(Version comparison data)

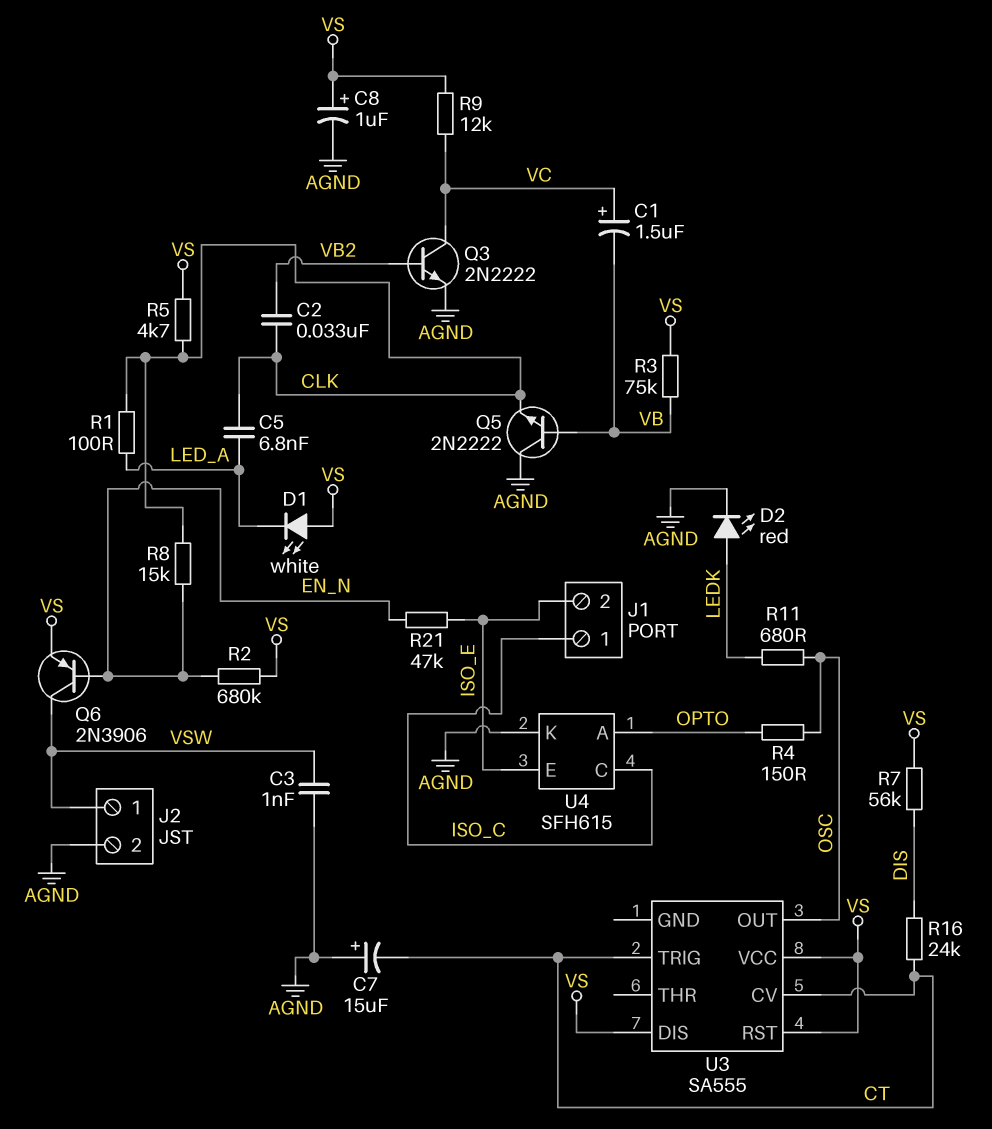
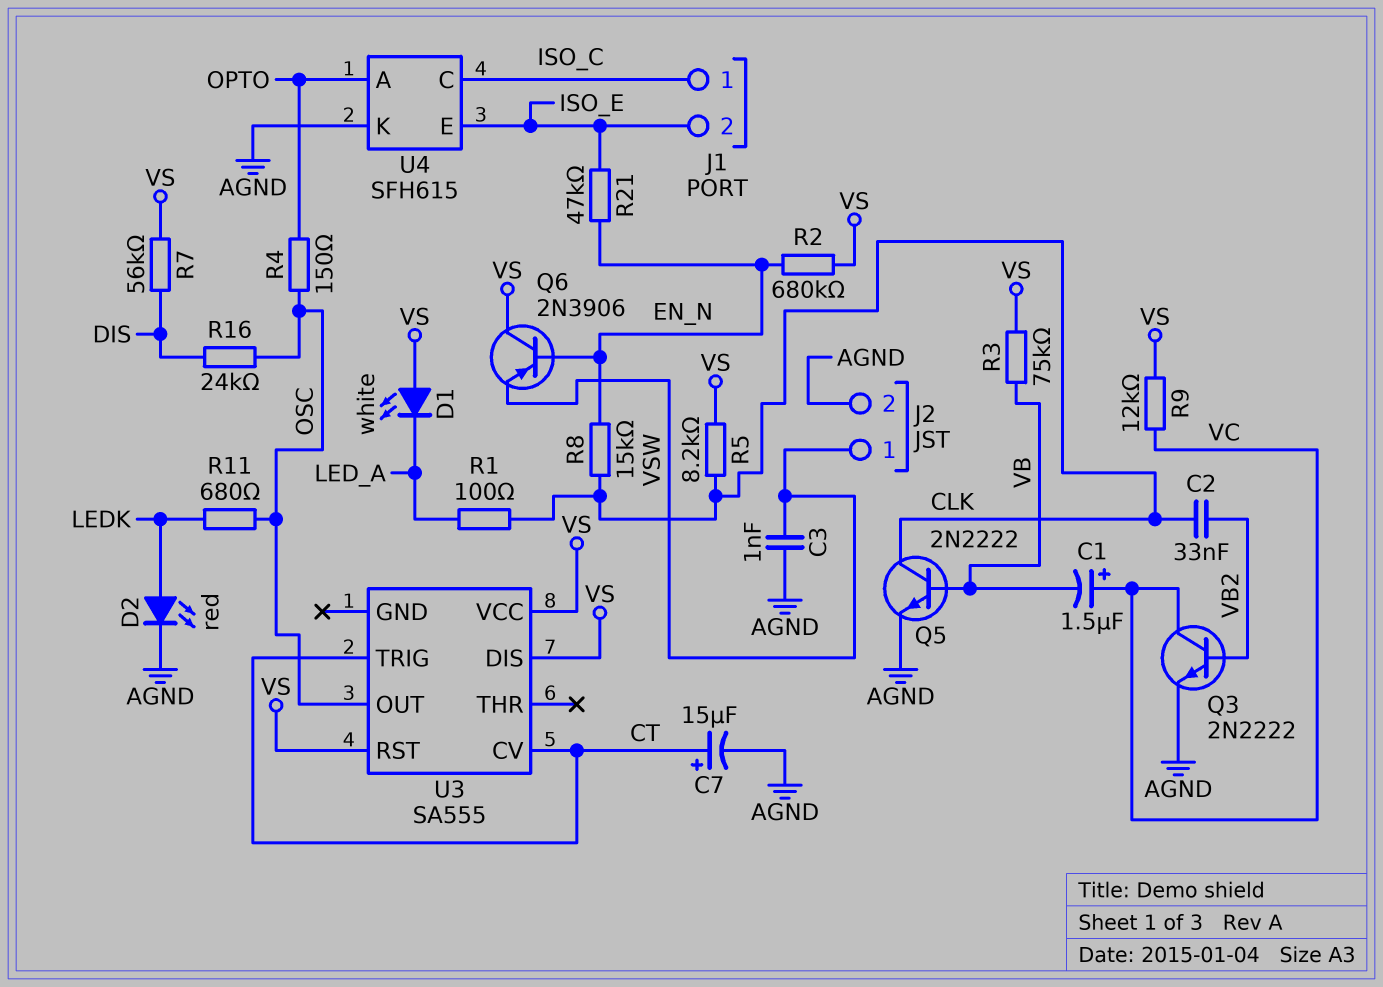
C5: 6.8nF (CLK, LED_A) -> none
C7: 15uF (plus AGND, minus CT) -> 15uF (plus CT, minus AGND)
C8: 1uF (plus VS, minus AGND) -> none
Q5: NPN 2N2222 (B VB, C AGND, E CLK) -> NPN 2N2222 (B VB, C CLK, E AGND)
Q6: PNP 2N3906 (B EN_N, C VSW, E VS) -> PNP 2N3906 (B EN_N, C VS, E VSW)
R5: 4.7k (CLK, VS) -> 8.2k (CLK, VS)
R16: 24k (CT, DIS) -> 24k (DIS, OSC)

◆ **Exercise prompt**:
Copy exactly the line containing "C7: 15uF (plus" and each line after it through the end of the records above.

◆ **Reply**:
C7: 15uF (plus AGND, minus CT) -> 15uF (plus CT, minus AGND)
C8: 1uF (plus VS, minus AGND) -> none
Q5: NPN 2N2222 (B VB, C AGND, E CLK) -> NPN 2N2222 (B VB, C CLK, E AGND)
Q6: PNP 2N3906 (B EN_N, C VSW, E VS) -> PNP 2N3906 (B EN_N, C VS, E VSW)
R5: 4.7k (CLK, VS) -> 8.2k (CLK, VS)
R16: 24k (CT, DIS) -> 24k (DIS, OSC)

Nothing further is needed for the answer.